▶ PROBLEM: Through to the final line, write out the records below exactly, omitting any images they contain.

[Data entries]
____________________
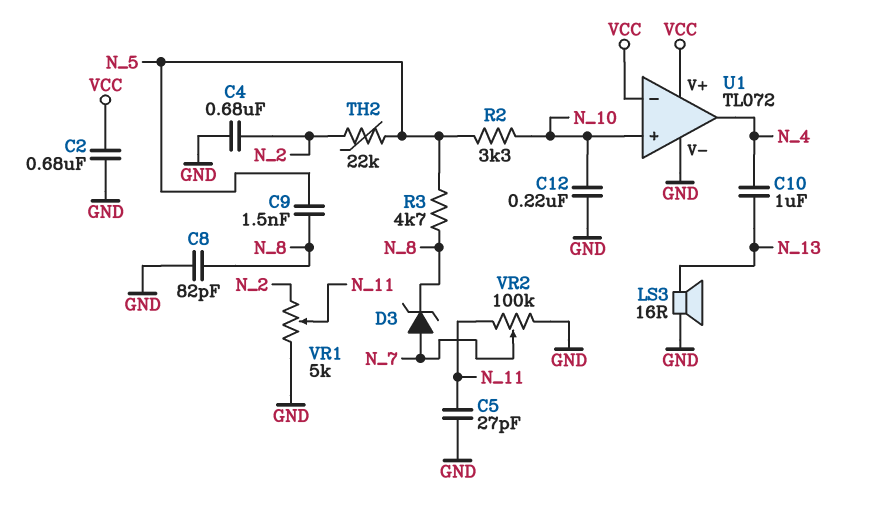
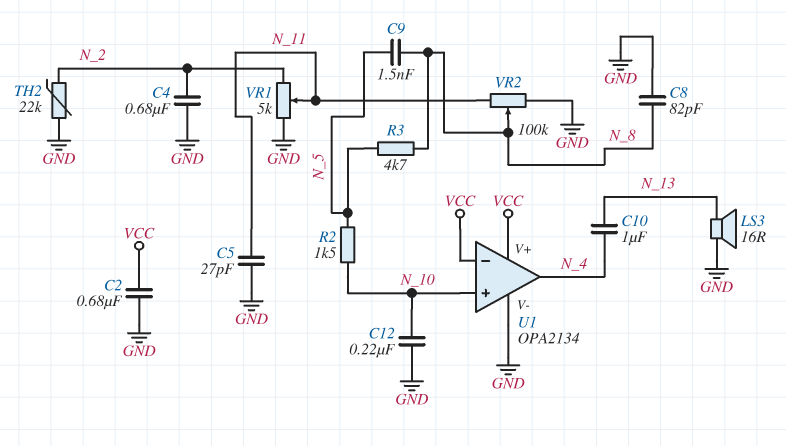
D3: zener (A N_7, K N_8) -> none
R2: 3.3k (N_5, N_10) -> 1.5k (N_5, N_10)
TH2: 22k (N_2, N_5) -> 22k (GND, N_2)
U1: TL072 -> OPA2134
VR2: 100k (GND, N_11, wiper N_7) -> 100k (GND, N_11, wiper N_8)

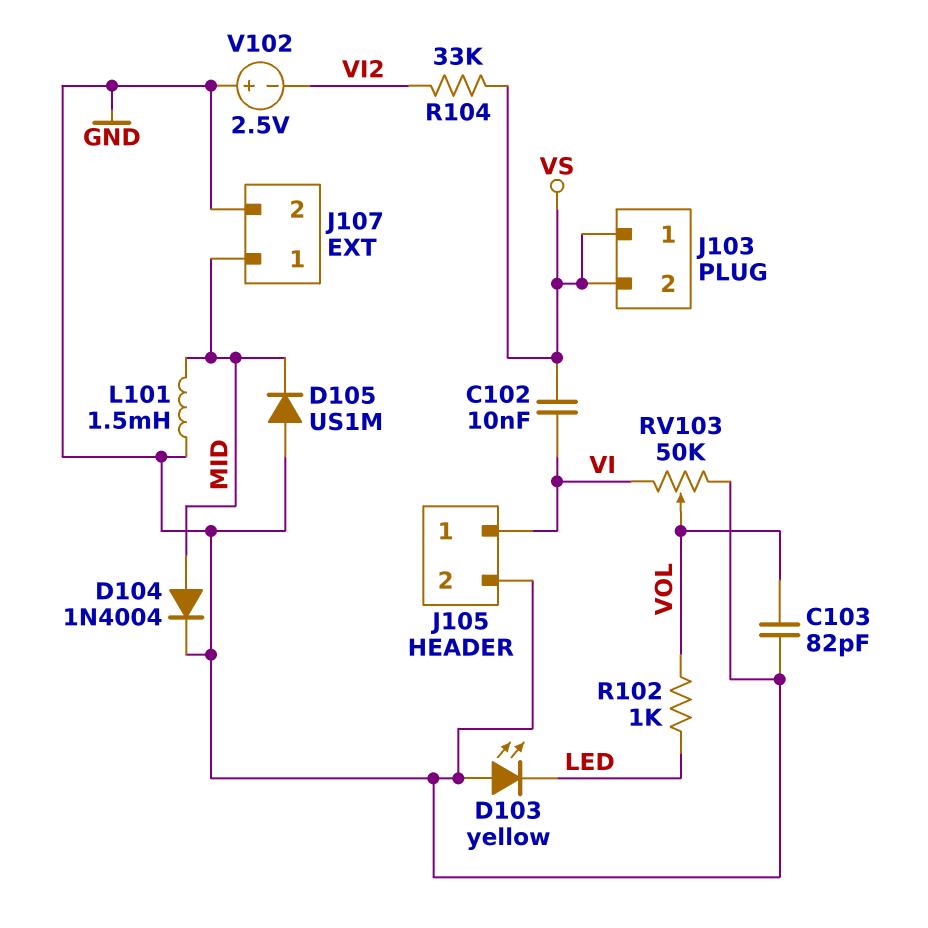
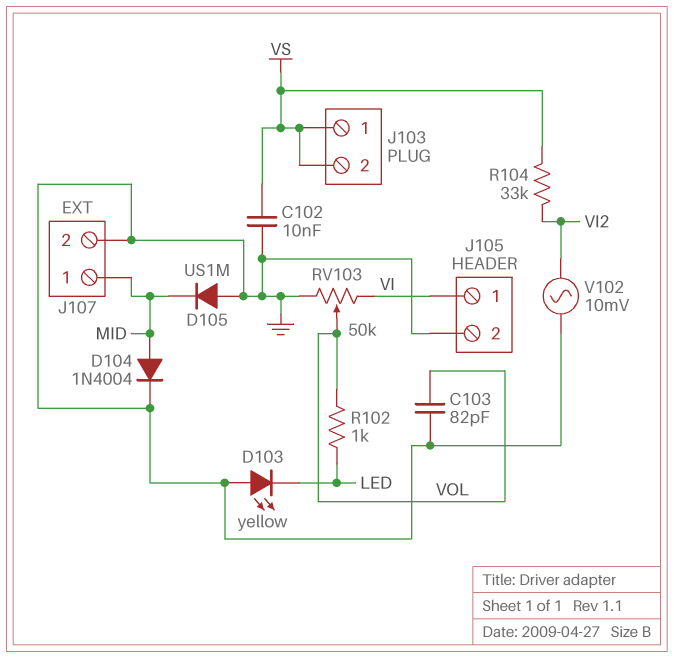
C102: 10nF (VI, VS) -> 10nF (GND, VS)
L101: 1.5mH (GND, MID) -> none
V102: 2.5V (plus GND, minus VI2) -> AC 10mV (GND, VI2)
____________________
▶ RESPONSE BELOW:
D3: zener (A N_7, K N_8) -> none
R2: 3.3k (N_5, N_10) -> 1.5k (N_5, N_10)
TH2: 22k (N_2, N_5) -> 22k (GND, N_2)
U1: TL072 -> OPA2134
VR2: 100k (GND, N_11, wiper N_7) -> 100k (GND, N_11, wiper N_8)

C102: 10nF (VI, VS) -> 10nF (GND, VS)
L101: 1.5mH (GND, MID) -> none
V102: 2.5V (plus GND, minus VI2) -> AC 10mV (GND, VI2)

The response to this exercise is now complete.